- [What to do]: Could you show all lines in the entries below that contain the string "plus"?
********
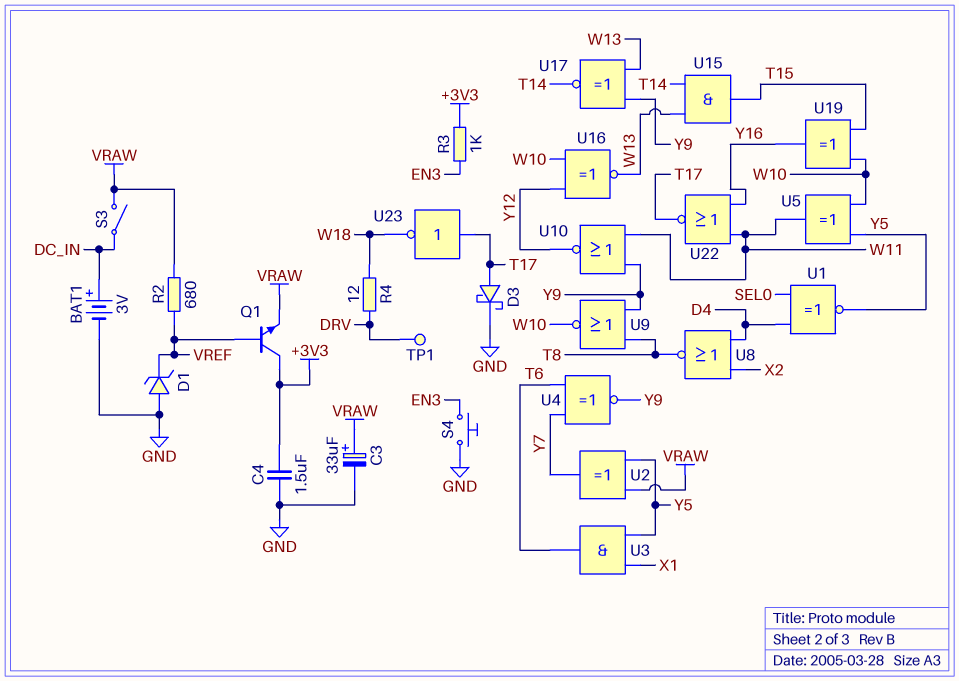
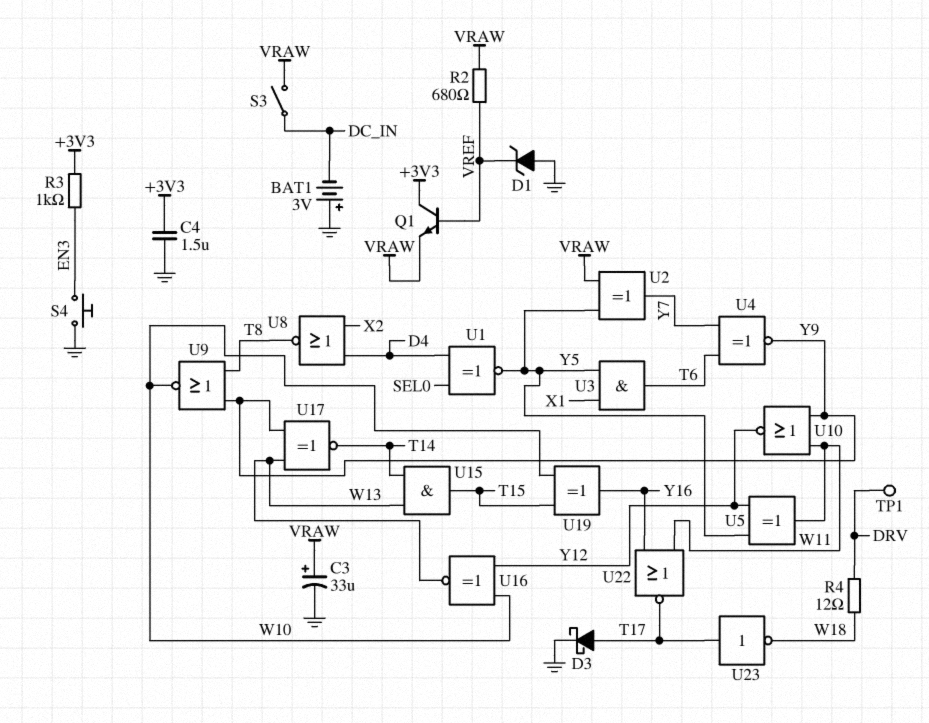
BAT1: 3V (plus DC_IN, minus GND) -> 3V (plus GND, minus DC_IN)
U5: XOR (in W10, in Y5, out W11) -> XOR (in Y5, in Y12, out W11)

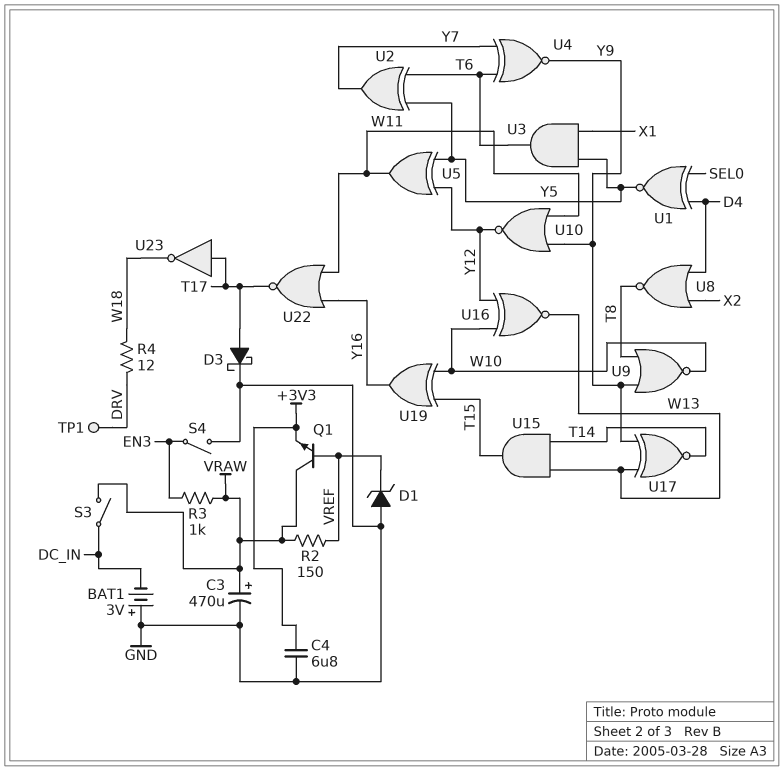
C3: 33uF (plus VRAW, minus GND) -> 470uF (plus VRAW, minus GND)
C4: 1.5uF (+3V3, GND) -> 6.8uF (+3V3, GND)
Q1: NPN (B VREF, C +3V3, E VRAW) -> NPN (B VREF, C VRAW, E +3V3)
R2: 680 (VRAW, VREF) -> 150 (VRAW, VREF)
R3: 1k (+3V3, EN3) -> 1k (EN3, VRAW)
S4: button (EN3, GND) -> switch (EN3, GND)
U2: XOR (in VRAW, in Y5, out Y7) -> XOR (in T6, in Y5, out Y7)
********
- [Result of the task]:
BAT1: 3V (plus DC_IN, minus GND) -> 3V (plus GND, minus DC_IN)
C3: 33uF (plus VRAW, minus GND) -> 470uF (plus VRAW, minus GND)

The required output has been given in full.